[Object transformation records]
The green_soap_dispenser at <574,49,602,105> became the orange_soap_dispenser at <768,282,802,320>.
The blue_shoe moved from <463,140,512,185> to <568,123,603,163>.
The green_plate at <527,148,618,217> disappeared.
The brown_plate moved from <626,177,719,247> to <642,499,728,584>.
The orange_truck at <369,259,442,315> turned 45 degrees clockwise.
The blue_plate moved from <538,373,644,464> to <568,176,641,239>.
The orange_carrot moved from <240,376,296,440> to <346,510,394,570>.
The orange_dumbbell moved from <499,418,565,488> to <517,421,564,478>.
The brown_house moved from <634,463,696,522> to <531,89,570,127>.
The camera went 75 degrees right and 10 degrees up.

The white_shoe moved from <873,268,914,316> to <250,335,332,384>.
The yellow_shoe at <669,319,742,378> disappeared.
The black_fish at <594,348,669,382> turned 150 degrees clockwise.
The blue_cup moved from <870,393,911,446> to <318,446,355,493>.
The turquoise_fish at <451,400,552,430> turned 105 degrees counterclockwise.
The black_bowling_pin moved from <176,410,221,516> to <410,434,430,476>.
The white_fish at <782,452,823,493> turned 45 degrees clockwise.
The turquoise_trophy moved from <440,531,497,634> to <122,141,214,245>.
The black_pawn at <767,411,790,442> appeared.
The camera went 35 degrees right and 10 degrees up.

==

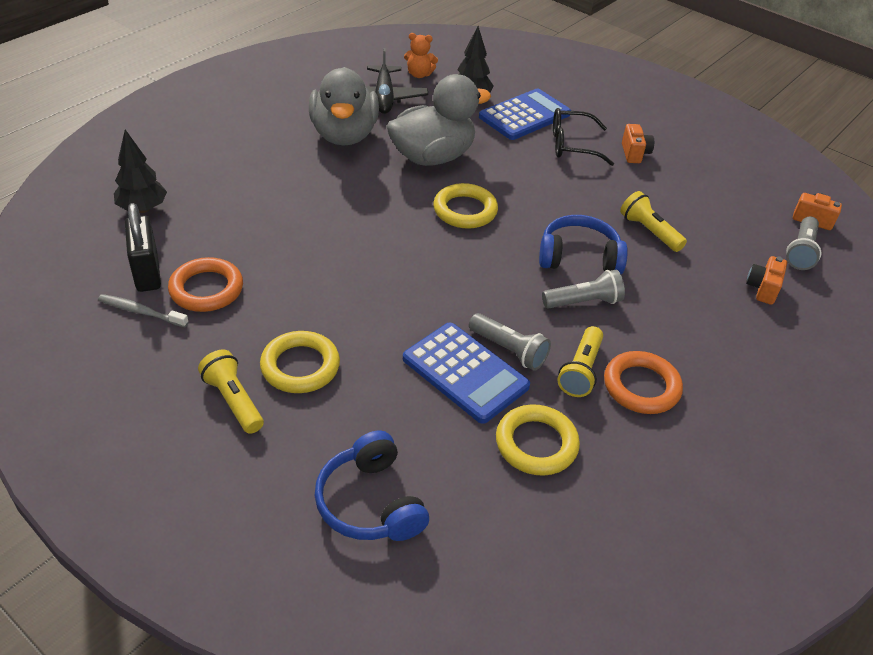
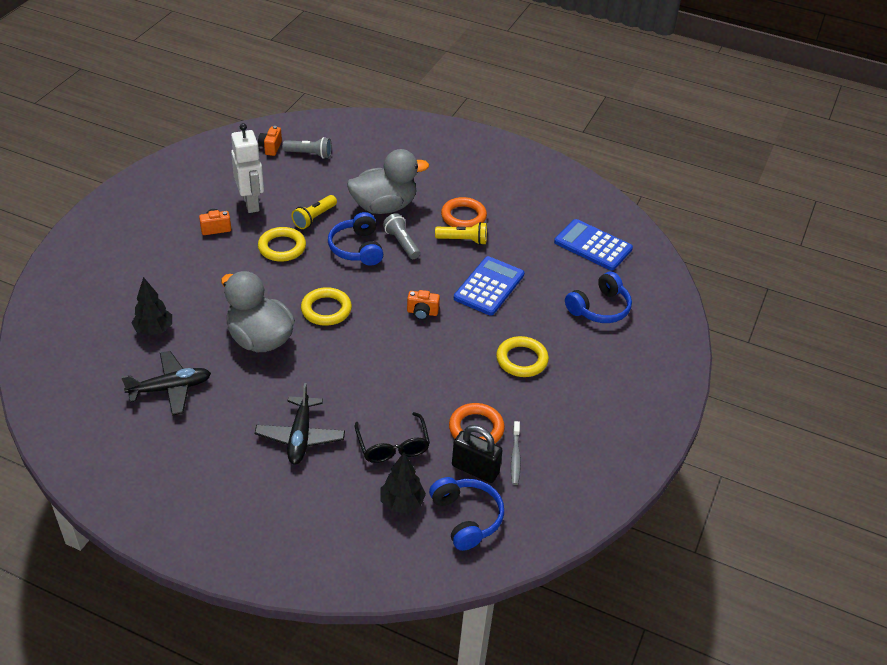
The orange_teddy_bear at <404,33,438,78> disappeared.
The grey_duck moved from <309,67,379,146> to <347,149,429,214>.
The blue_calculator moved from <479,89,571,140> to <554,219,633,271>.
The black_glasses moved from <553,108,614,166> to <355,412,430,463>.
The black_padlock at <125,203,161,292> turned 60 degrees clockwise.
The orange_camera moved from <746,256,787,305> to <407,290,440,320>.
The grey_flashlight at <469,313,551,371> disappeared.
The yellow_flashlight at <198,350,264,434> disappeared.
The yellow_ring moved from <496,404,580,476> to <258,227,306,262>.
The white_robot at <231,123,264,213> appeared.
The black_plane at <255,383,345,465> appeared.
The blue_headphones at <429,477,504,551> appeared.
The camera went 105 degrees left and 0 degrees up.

> Your objective
Of all the entries above, retype exactly the lines from the line with "The orange_truck at" to the line with "The brown_house moved", both included, and no others.

> Written solution
The orange_truck at <369,259,442,315> turned 45 degrees clockwise.
The blue_plate moved from <538,373,644,464> to <568,176,641,239>.
The orange_carrot moved from <240,376,296,440> to <346,510,394,570>.
The orange_dumbbell moved from <499,418,565,488> to <517,421,564,478>.
The brown_house moved from <634,463,696,522> to <531,89,570,127>.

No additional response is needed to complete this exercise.